◆ **WHAT IS NEEDED**: How many lines below contain the string "dinner"? Reply with the figure and no further words.

◆ **PROVIDED RECORDS**:

= Beginning of Section =

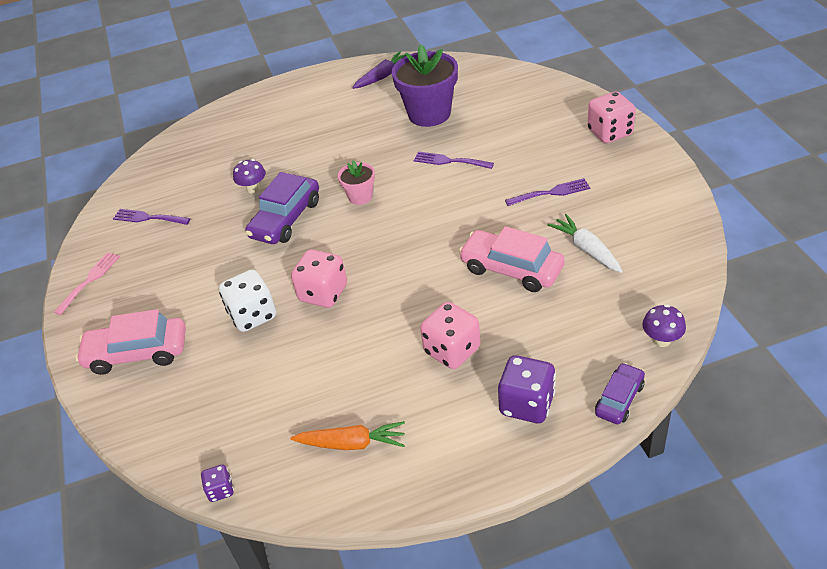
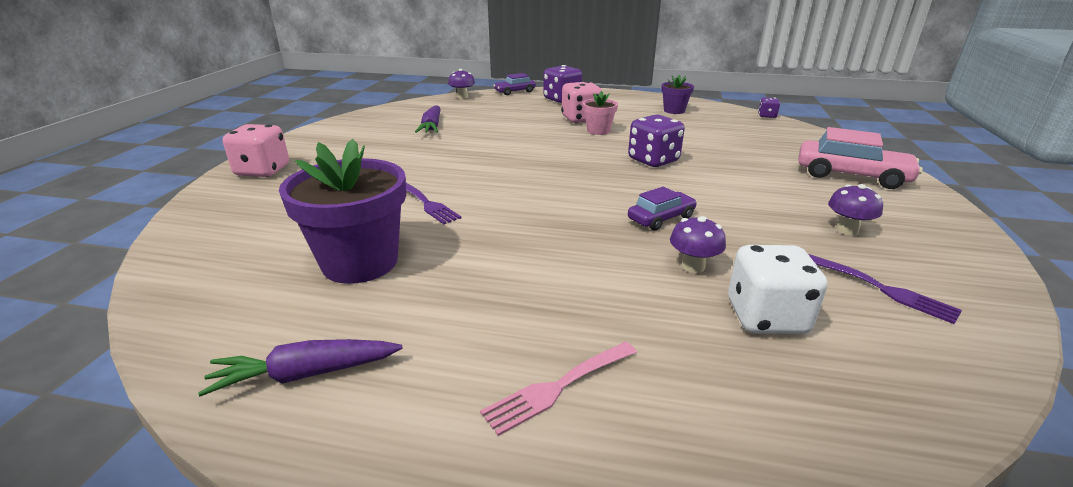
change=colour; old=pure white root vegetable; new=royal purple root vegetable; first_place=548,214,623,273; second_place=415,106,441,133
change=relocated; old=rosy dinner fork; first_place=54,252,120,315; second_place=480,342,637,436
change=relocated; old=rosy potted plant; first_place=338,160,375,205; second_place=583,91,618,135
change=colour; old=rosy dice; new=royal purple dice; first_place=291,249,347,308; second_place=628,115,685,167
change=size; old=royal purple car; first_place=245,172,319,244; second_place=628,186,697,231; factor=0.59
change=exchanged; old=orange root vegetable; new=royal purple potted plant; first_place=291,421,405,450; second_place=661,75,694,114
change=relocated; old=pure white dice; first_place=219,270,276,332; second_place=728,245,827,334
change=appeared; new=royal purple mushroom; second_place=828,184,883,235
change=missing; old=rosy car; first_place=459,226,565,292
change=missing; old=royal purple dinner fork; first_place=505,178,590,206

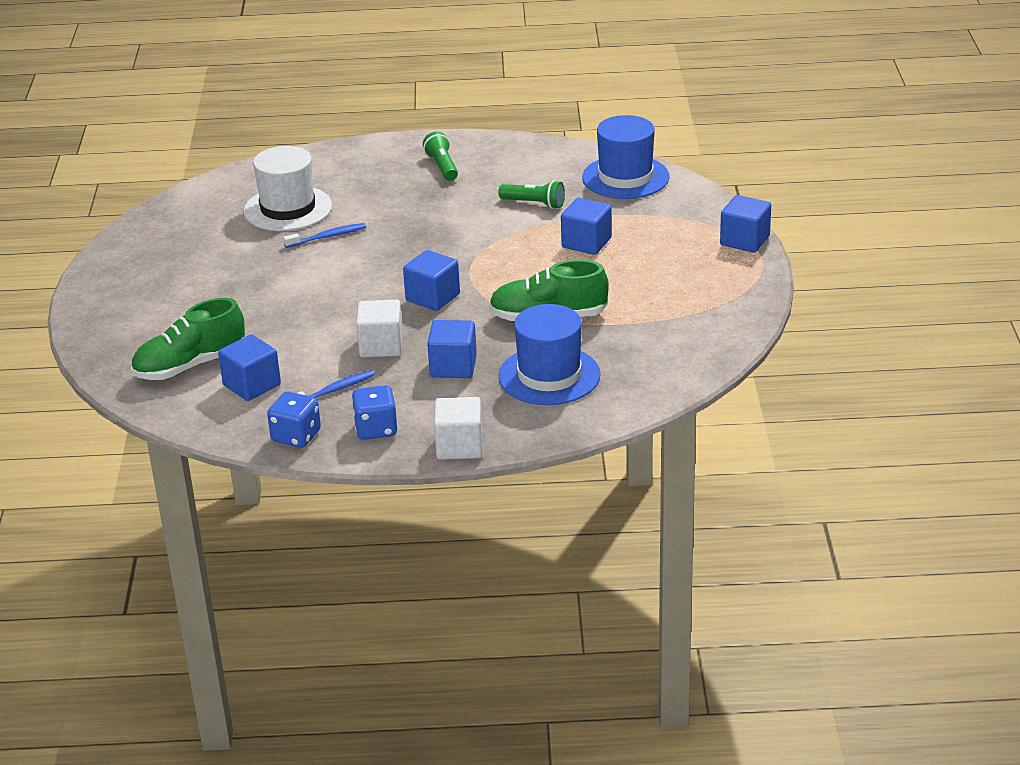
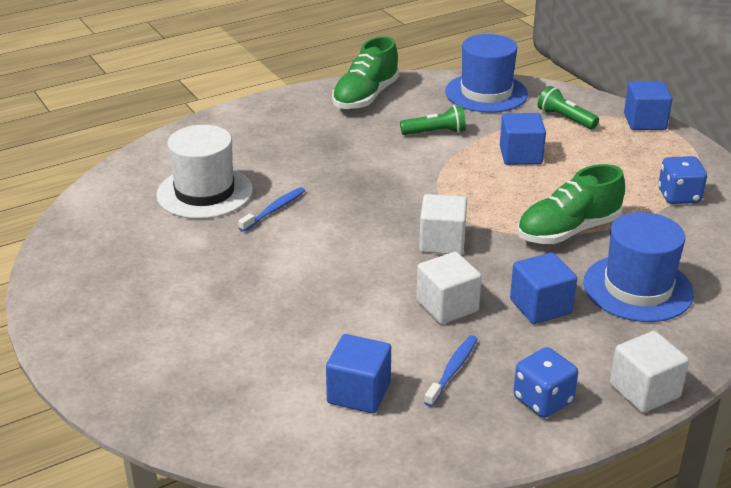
change=relocated; old=emerald sneaker; first_place=131,298,245,380; second_place=332,36,399,110
change=colour; old=blue solid cube; new=pure white solid cube; first_place=403,250,460,311; second_place=419,194,467,255
change=relocated; old=emerald flashlight; first_place=423,132,458,181; second_place=538,86,599,129
change=relocated; old=blue dice; first_place=267,391,321,448; second_place=658,156,707,204

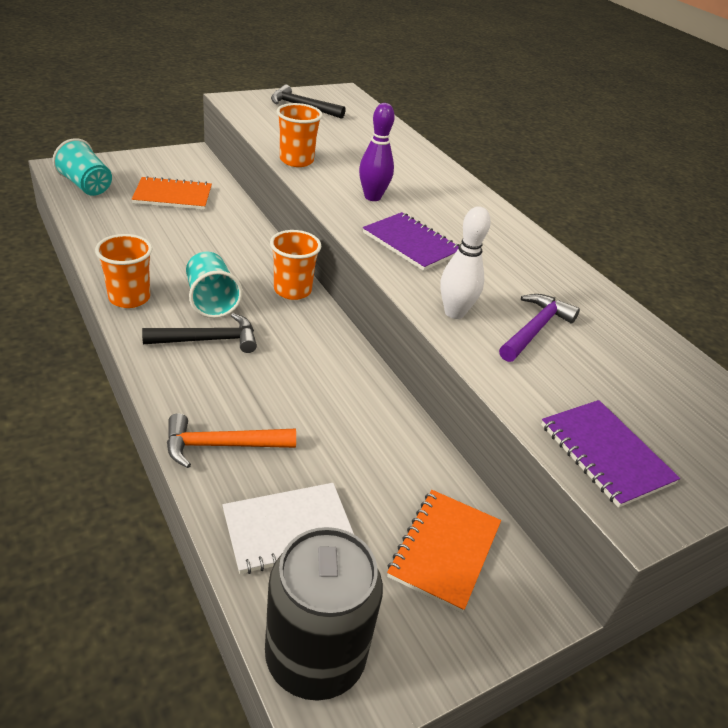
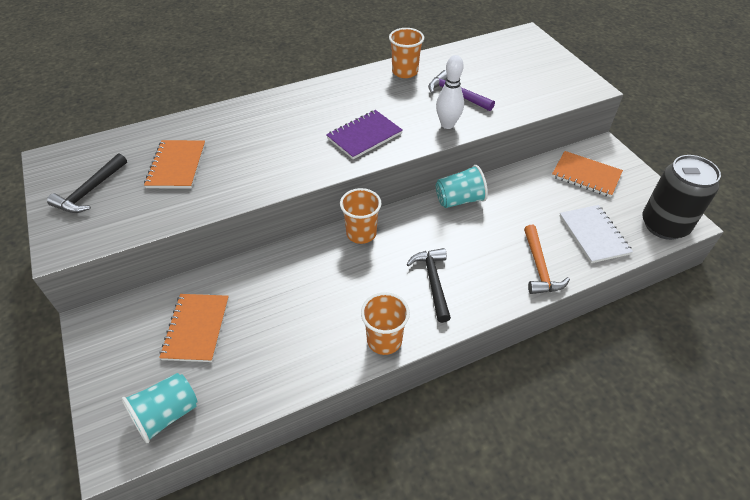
change=appeared; new=orange notebook; second_place=144,140,206,189
change=relocated; old=orange tumbler; first_place=276,103,323,167; second_place=389,28,424,78
change=relocated; old=teal tumbler; first_place=186,252,243,318; second_place=436,165,488,208
change=missing; old=royal purple skittle; first_place=359,103,395,201
change=missing; old=royal purple notebook; first_place=541,400,680,508

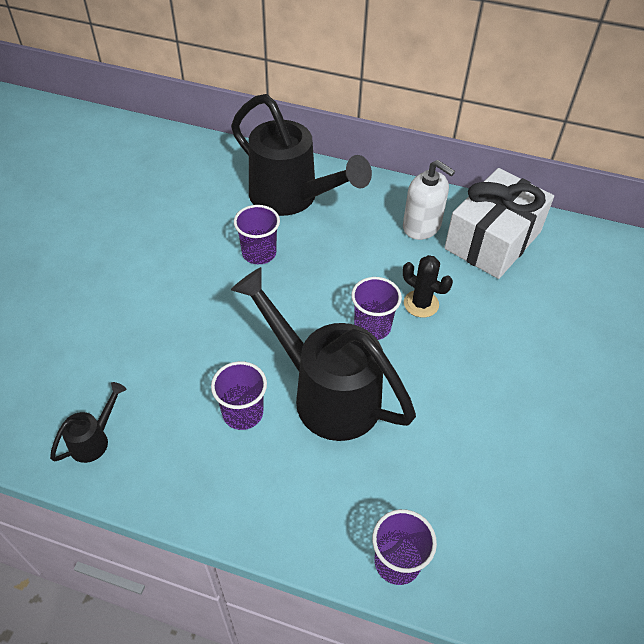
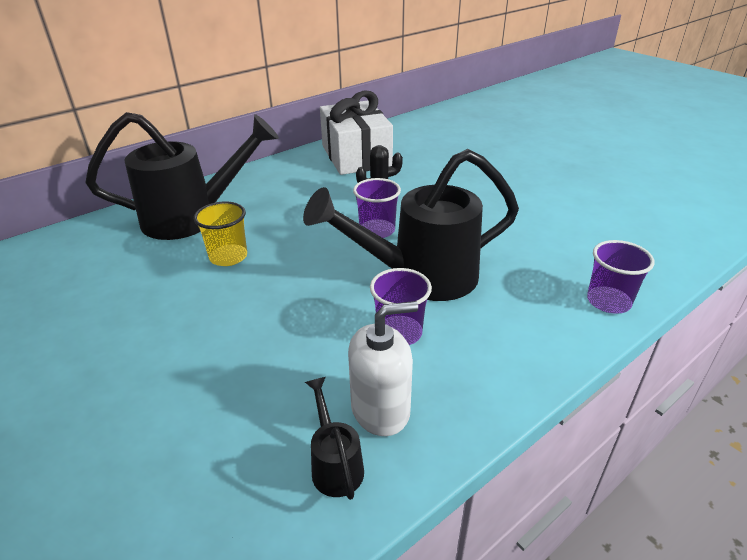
change=colour; old=royal purple tumbler; new=golden tumbler; first_place=234,205,280,264; second_place=194,201,247,266
change=relocated; old=pure white soap pump; first_place=403,160,455,240; second_place=348,301,418,436

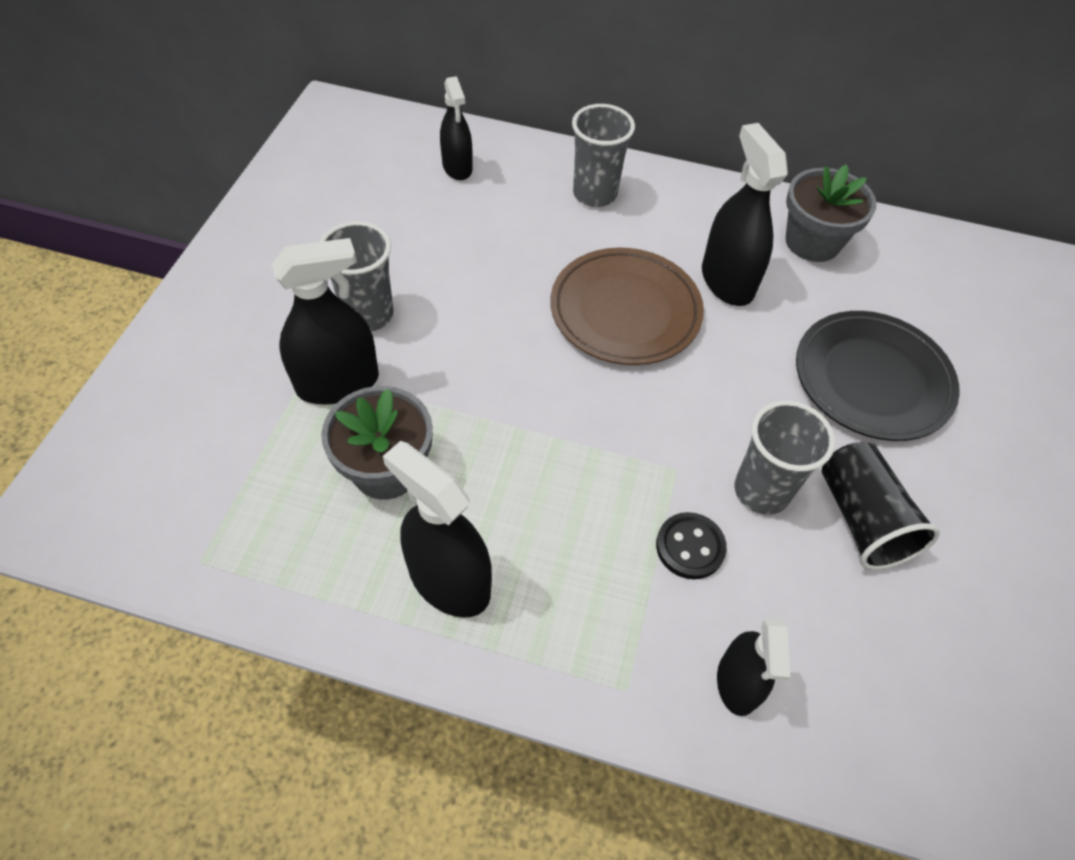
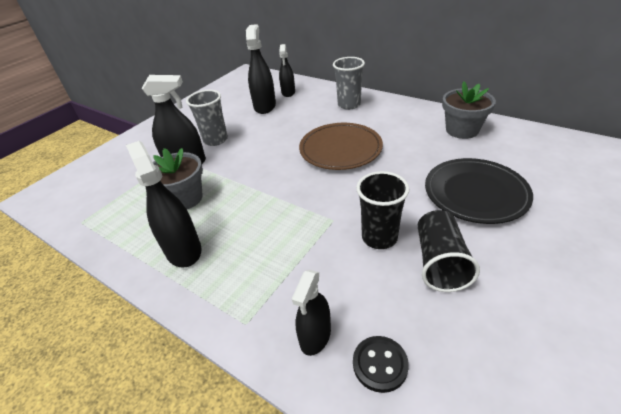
change=relocated; old=jet-black sprayer; first_place=702,123,788,306; second_place=246,24,276,114
change=relocated; old=jet-black sewing button; first_place=656,512,727,579; second_place=353,336,409,393
change=colour; old=gray tumbler; new=jet-black tumbler; first_place=734,400,835,515; second_place=356,171,409,249

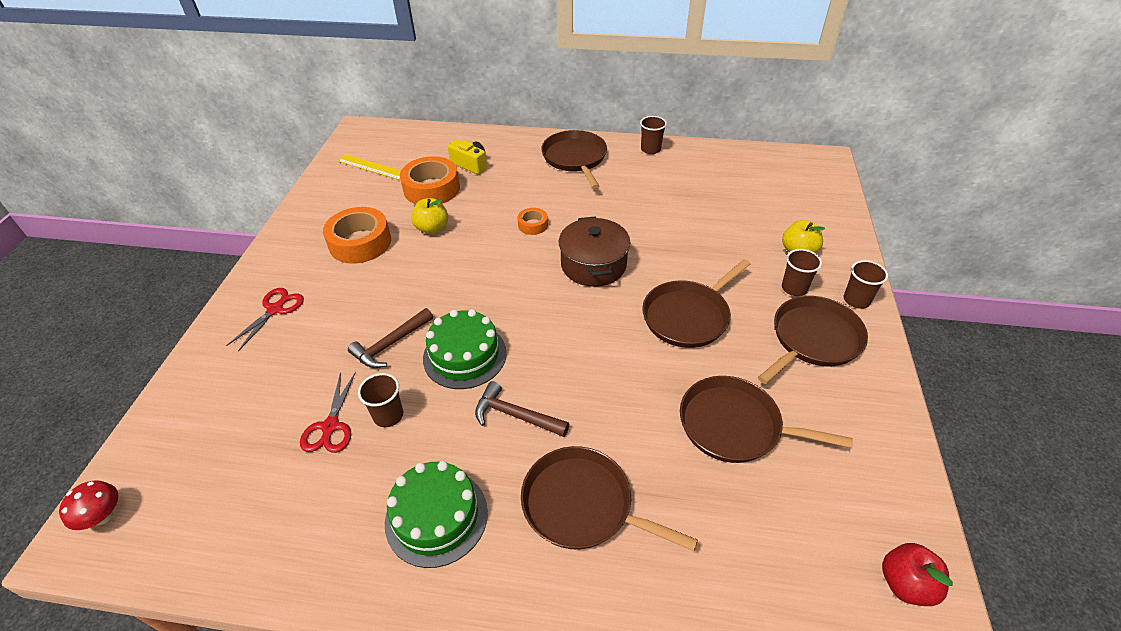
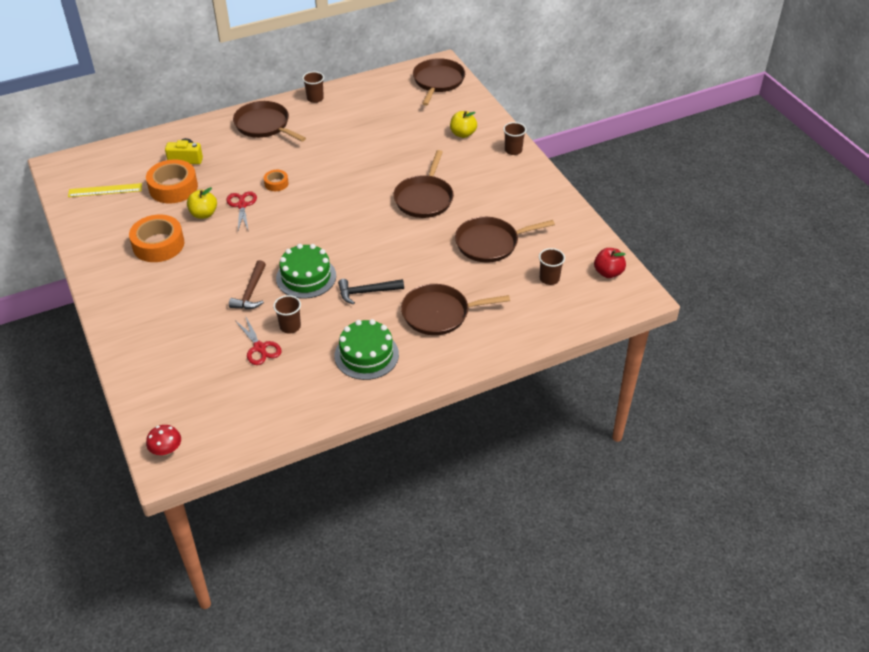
change=relocated; old=crimson shears; first_place=226,288,304,351; second_place=226,191,257,232
change=colour; old=brown hammer; new=jet-black hammer; first_place=475,381,569,437; second_place=338,279,404,304
change=relocated; old=brown frying pan; first_place=758,296,868,384; second_place=413,58,465,106
change=relocated; old=brown tumbler; first_place=782,249,822,296; second_place=539,248,565,285
change=missing; old=brown stockpot; first_place=559,216,630,287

= End of Section =

◆ **FINAL ANSWER**: 2